[Spatial object tracking data]
<<<<

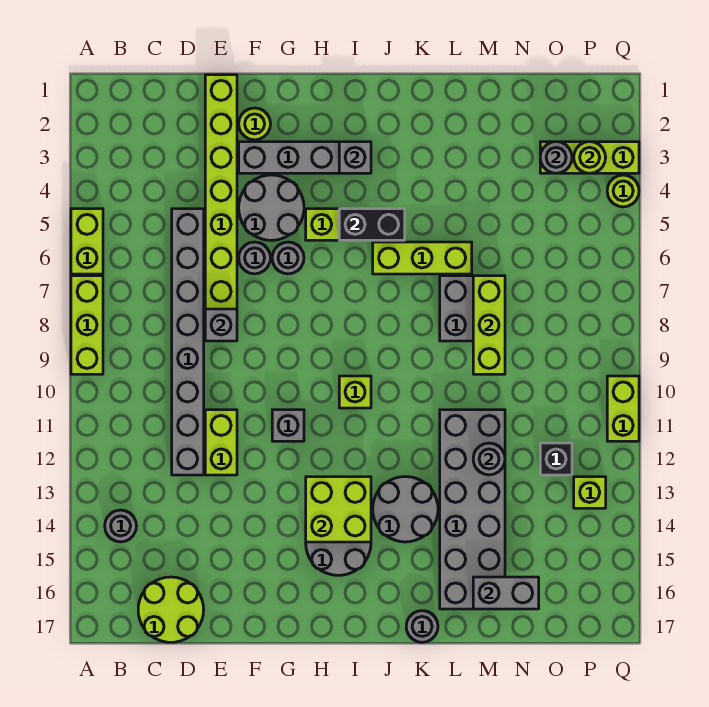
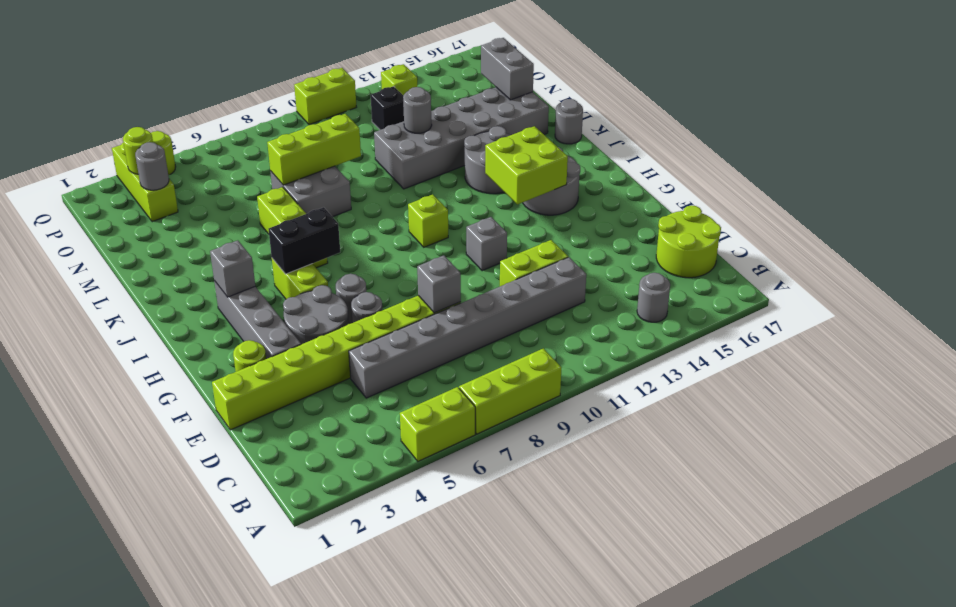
black brick I5:J5 level 2 -> black brick I5:I6 level 2

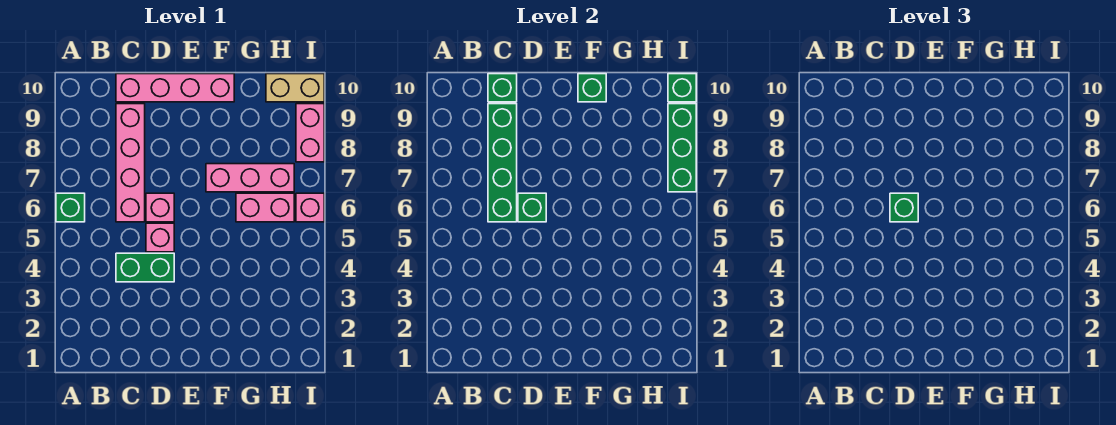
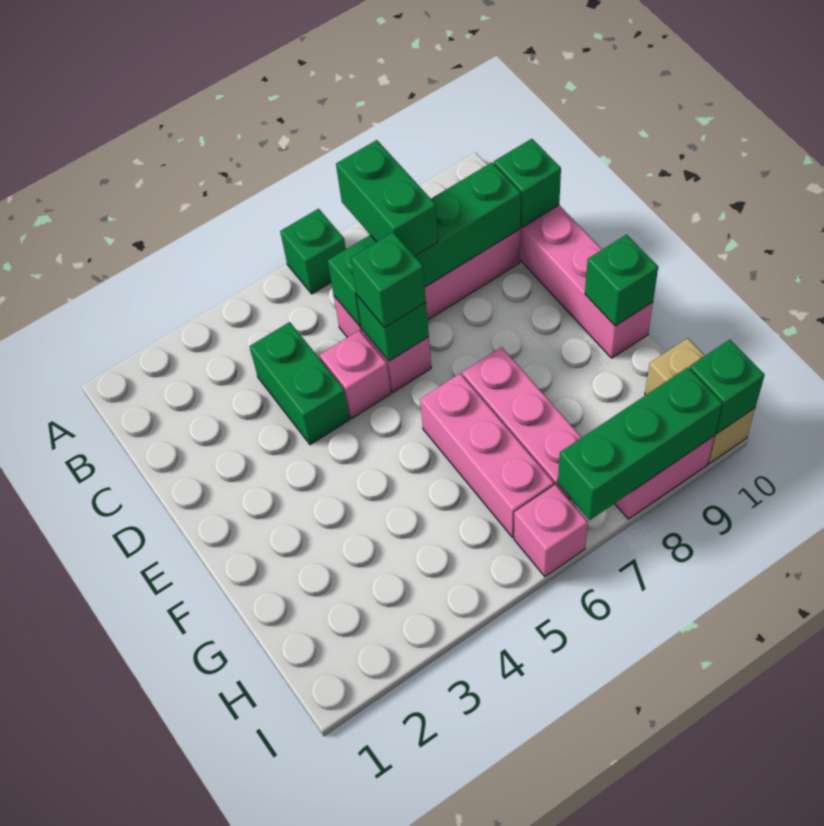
none -> green brick B7:C7 level 3
pink brick G6:H6 level 1 -> pink brick F6:H6 level 1

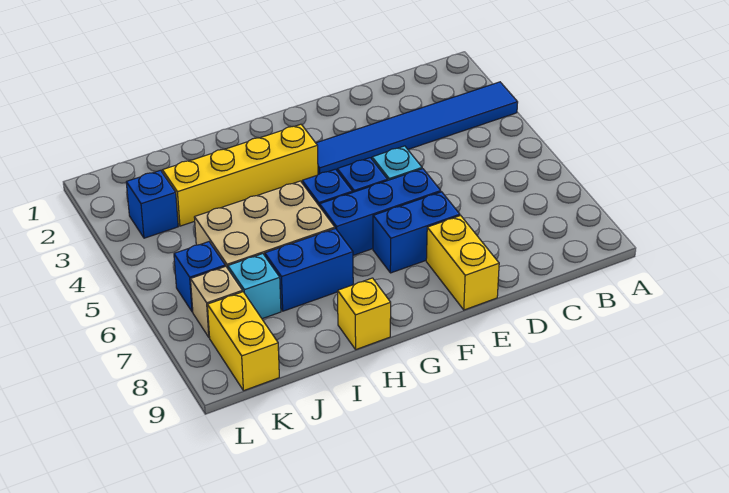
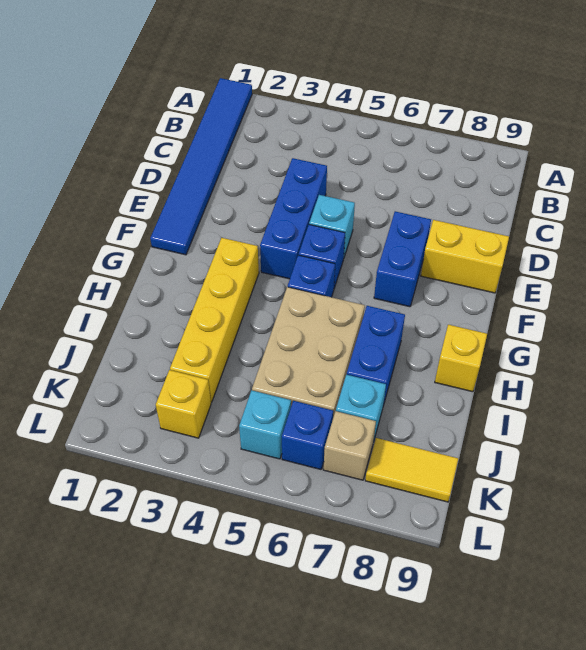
blue tile A3:F3 level 1 -> blue tile A1:F1 level 1
blue brick E6:G6 level 1 -> blue brick D4:F4 level 1
blue brick K3 level 1 -> yellow brick K3 level 1
none -> cyan brick K5 level 1
yellow brick K8:K9 level 1 -> yellow tile K8:K9 level 1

>>>>

Each record above must be retyped exactly. Omit the pictures.

black brick I5:J5 level 2 -> black brick I5:I6 level 2

none -> green brick B7:C7 level 3
pink brick G6:H6 level 1 -> pink brick F6:H6 level 1

blue tile A3:F3 level 1 -> blue tile A1:F1 level 1
blue brick E6:G6 level 1 -> blue brick D4:F4 level 1
blue brick K3 level 1 -> yellow brick K3 level 1
none -> cyan brick K5 level 1
yellow brick K8:K9 level 1 -> yellow tile K8:K9 level 1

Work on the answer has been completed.